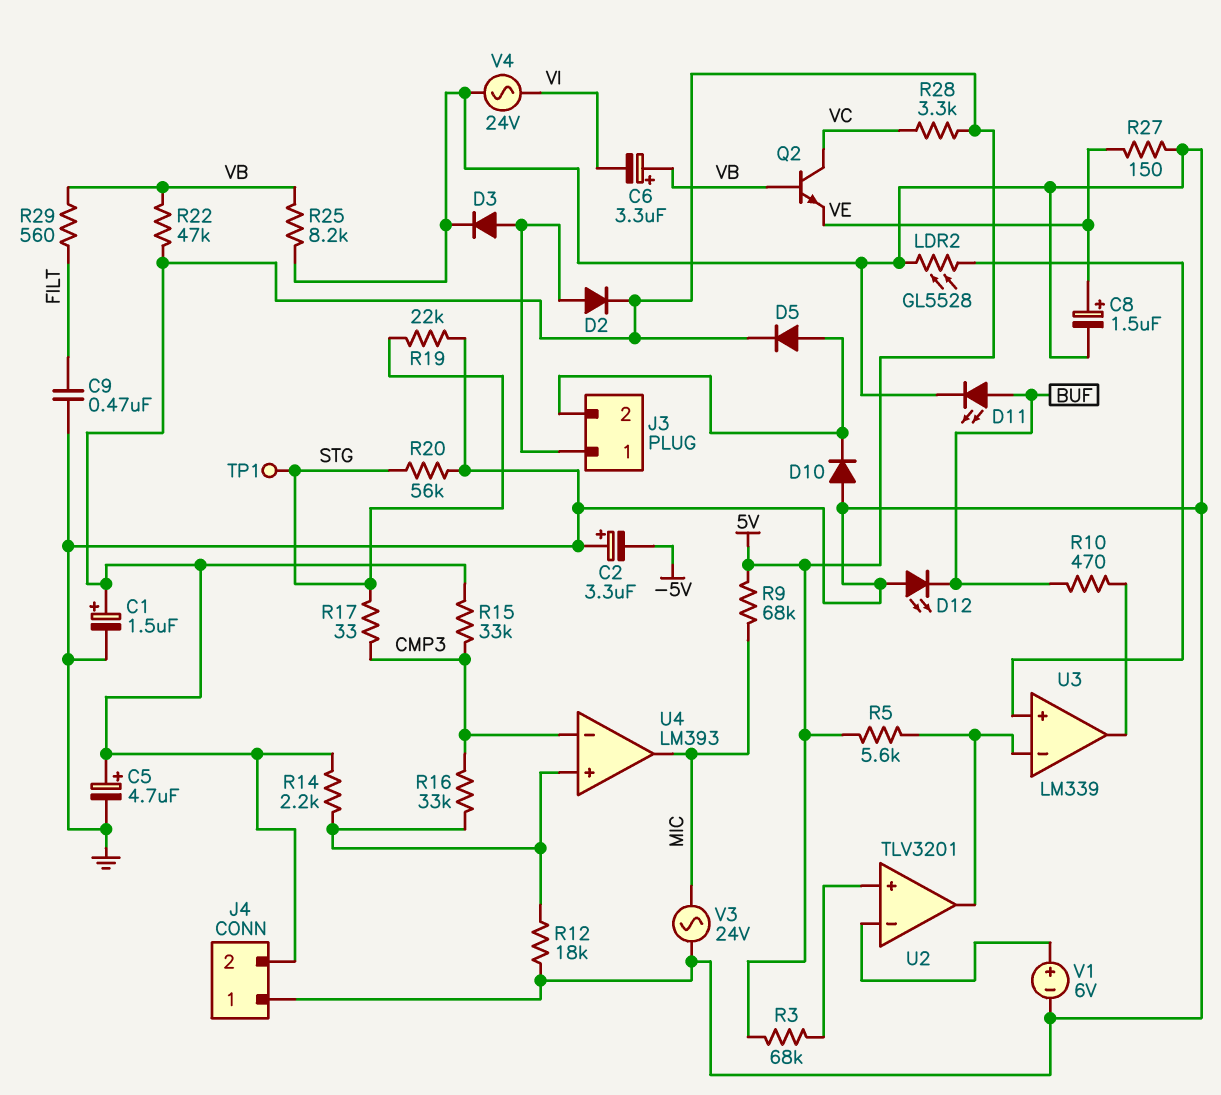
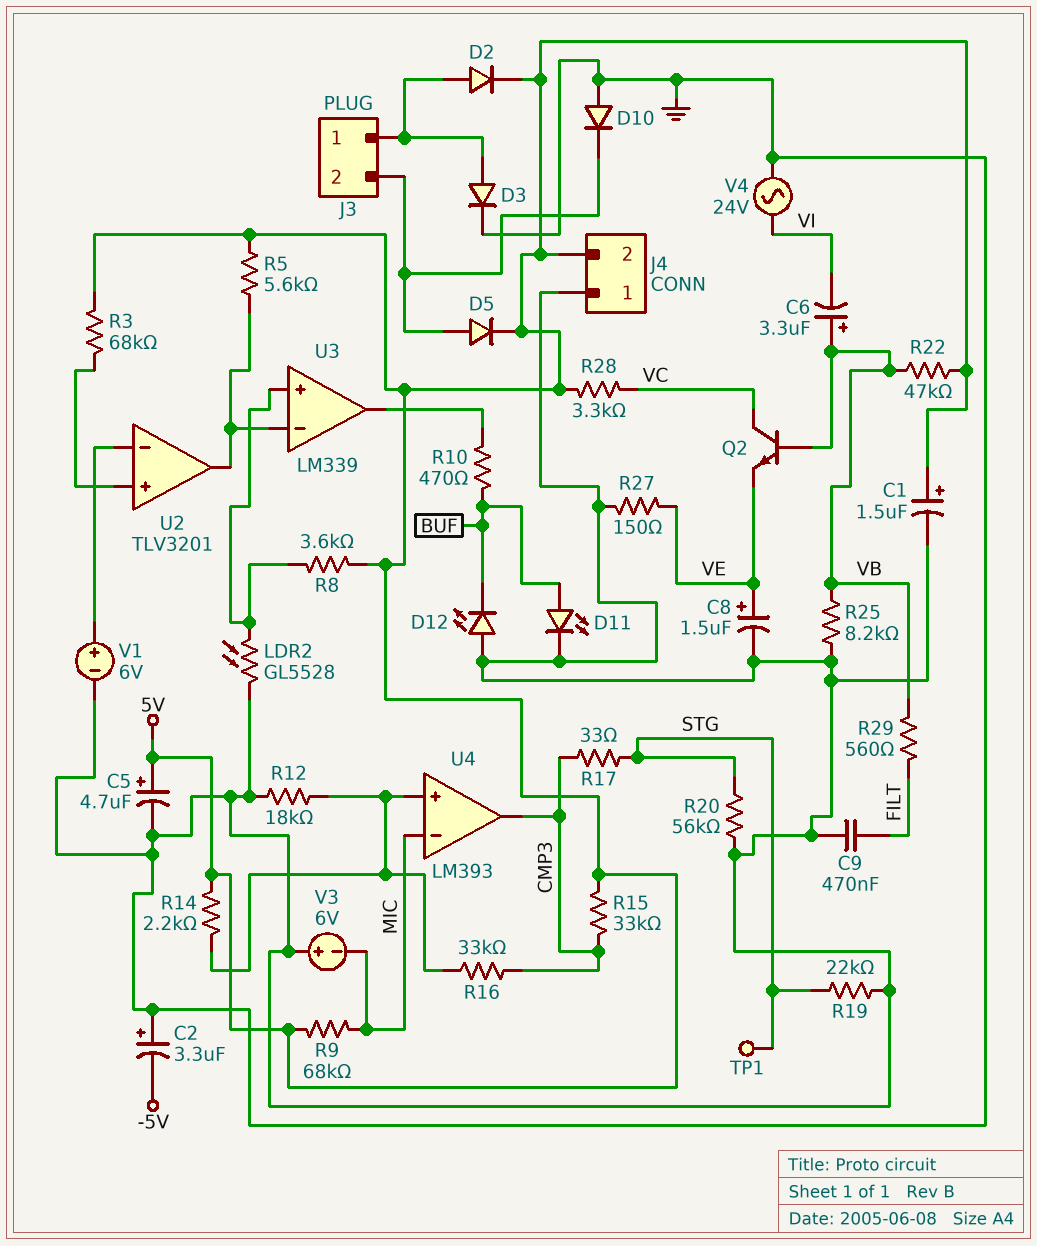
R8: none -> 3.6k (5V, U3/in+)
U4 pin in-: CMP3 -> MIC
U4 pin out: MIC -> CMP3
V3: AC 24V (GND, MIC) -> 6V (plus GND, minus MIC)

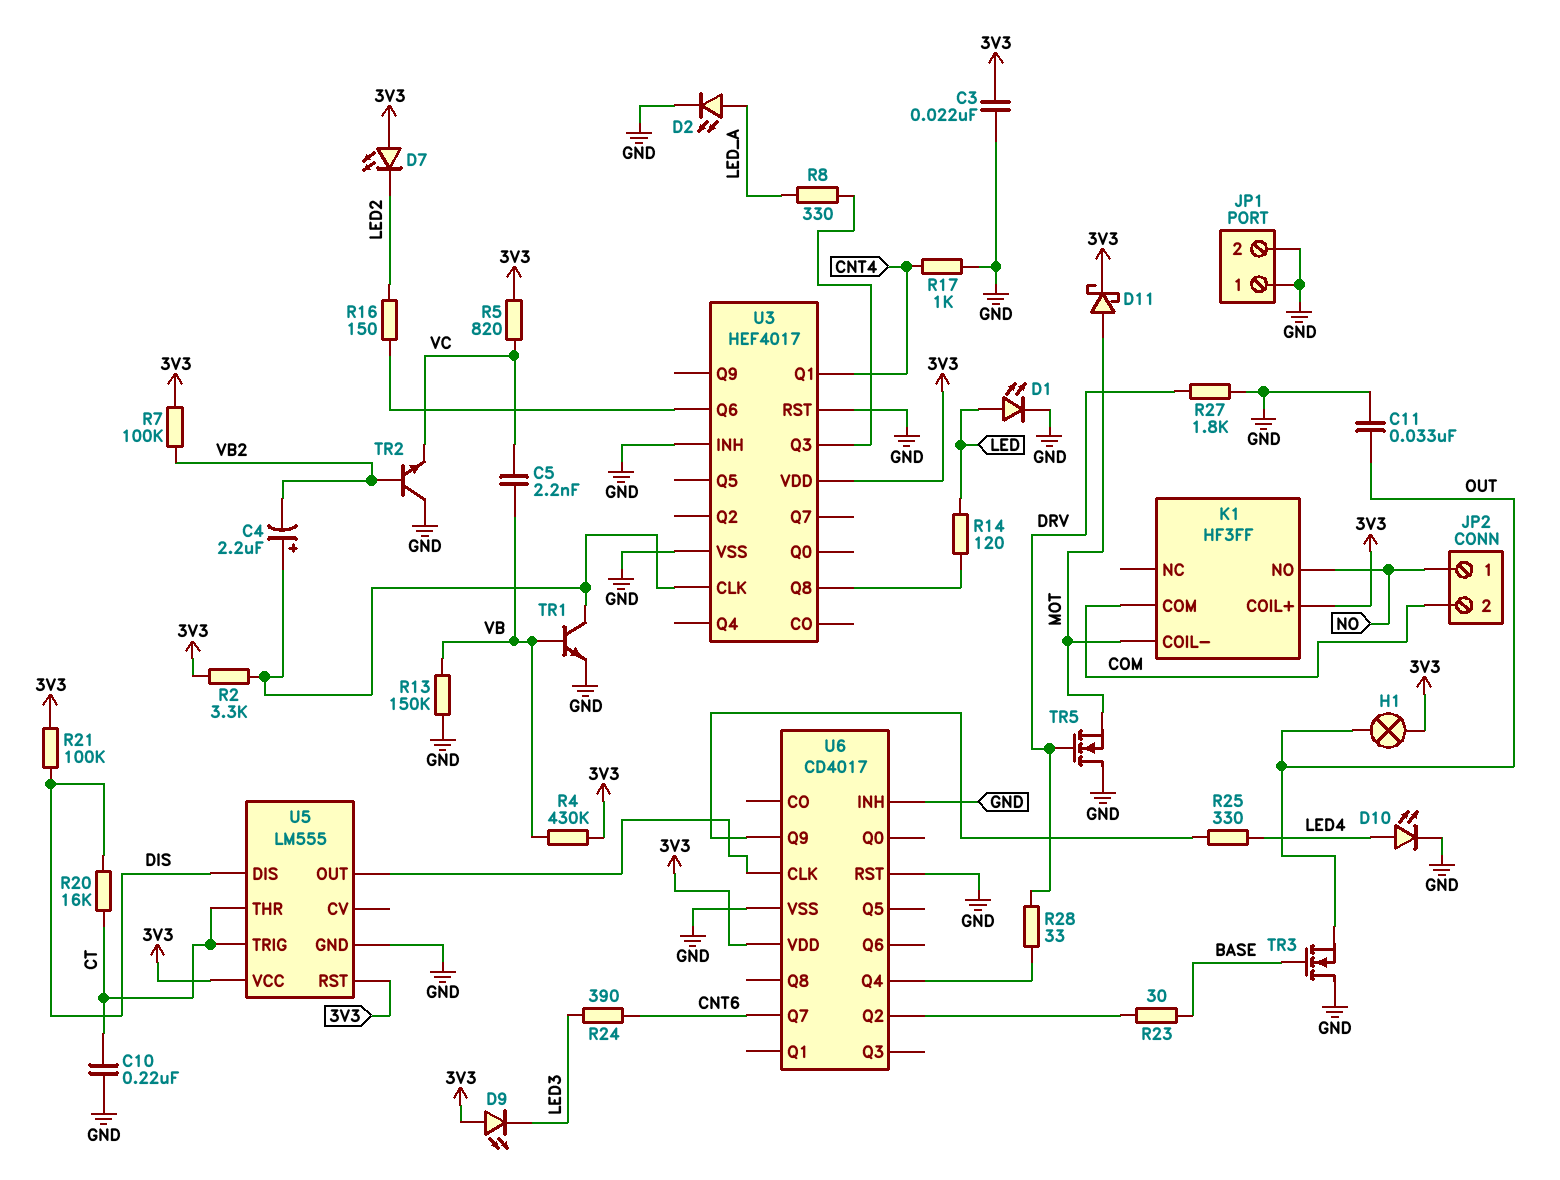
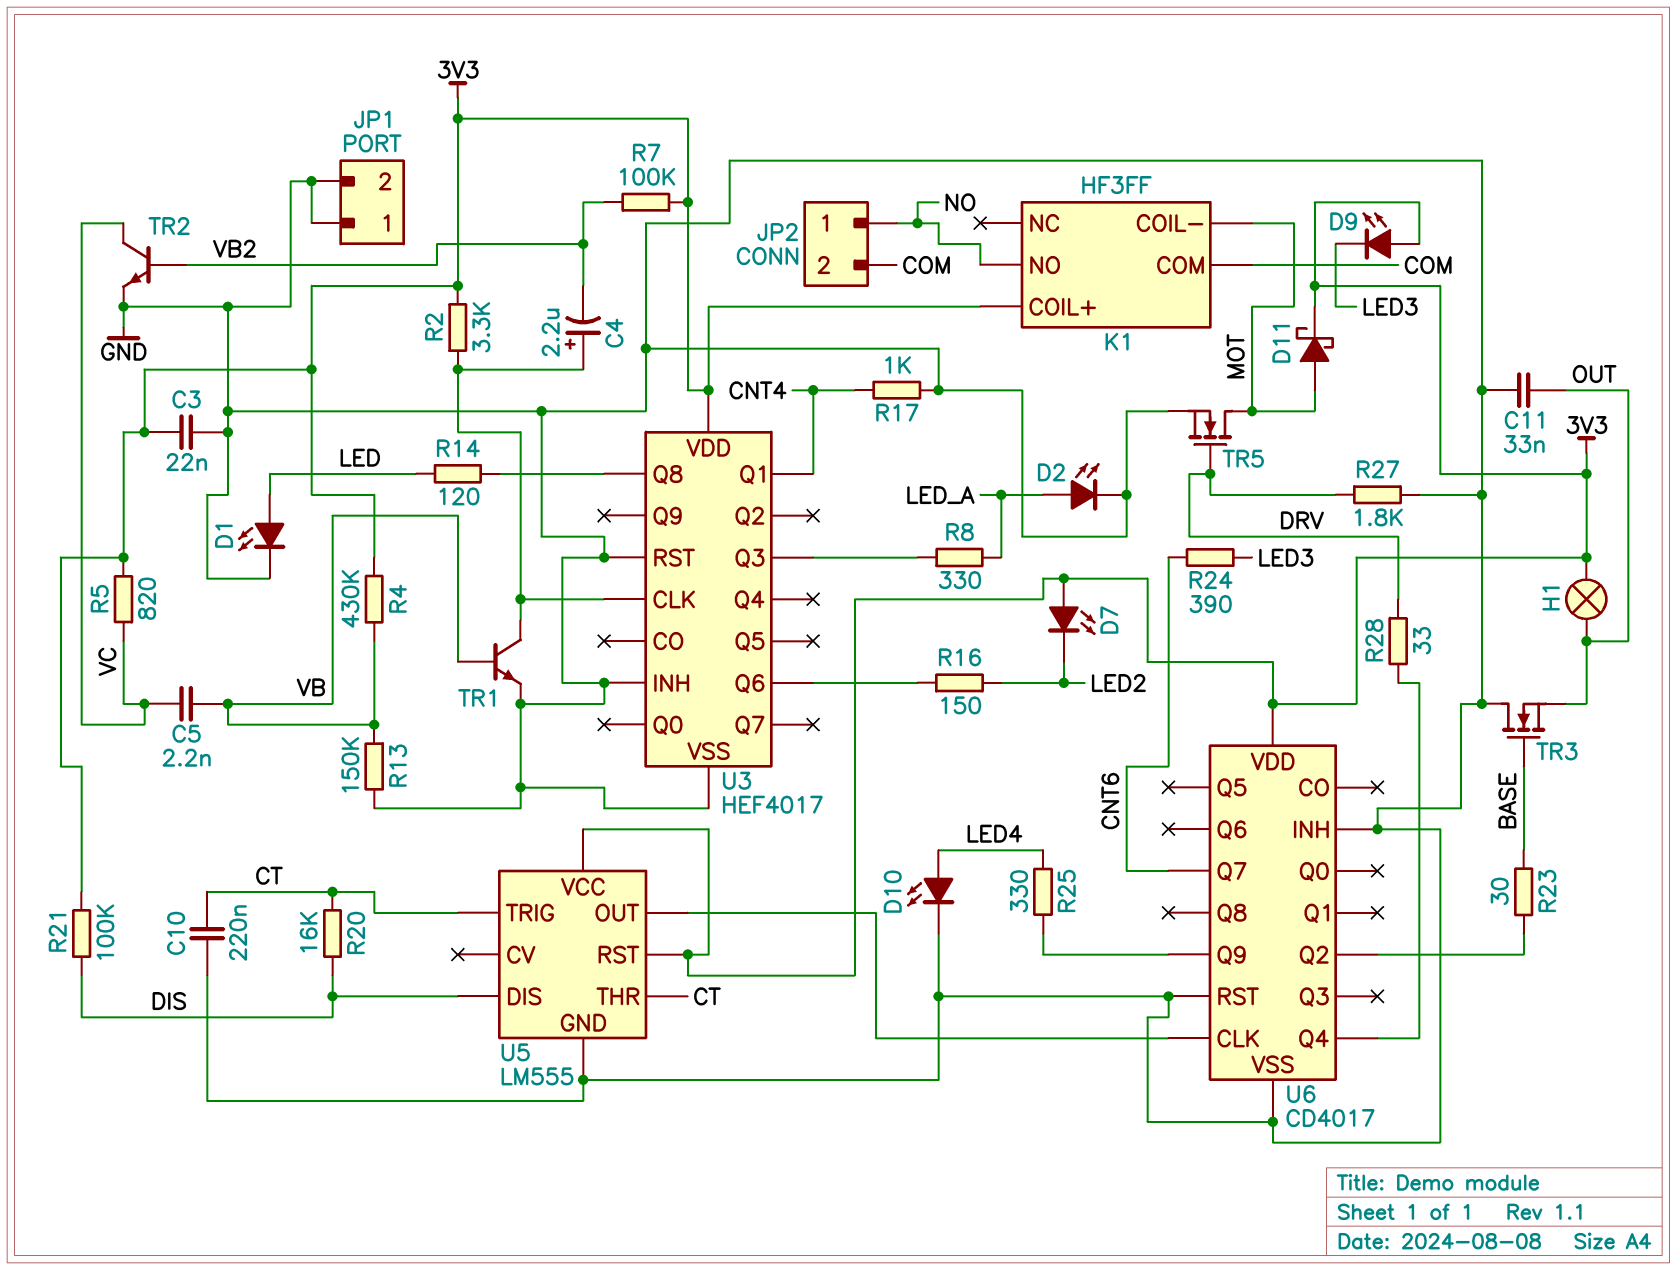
TR2: NPN (B VB2, C GND, E VC) -> NPN (B VB2, C VC, E GND)
TR5: NMOS (G DRV, D GND, S MOT) -> NMOS (G DRV, D MOT, S GND)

*EXERCISE AIM*. Write the records above out again exactly, but not the pictures.

*TASK ANSWER*.
R8: none -> 3.6k (5V, U3/in+)
U4 pin in-: CMP3 -> MIC
U4 pin out: MIC -> CMP3
V3: AC 24V (GND, MIC) -> 6V (plus GND, minus MIC)

TR2: NPN (B VB2, C GND, E VC) -> NPN (B VB2, C VC, E GND)
TR5: NMOS (G DRV, D GND, S MOT) -> NMOS (G DRV, D MOT, S GND)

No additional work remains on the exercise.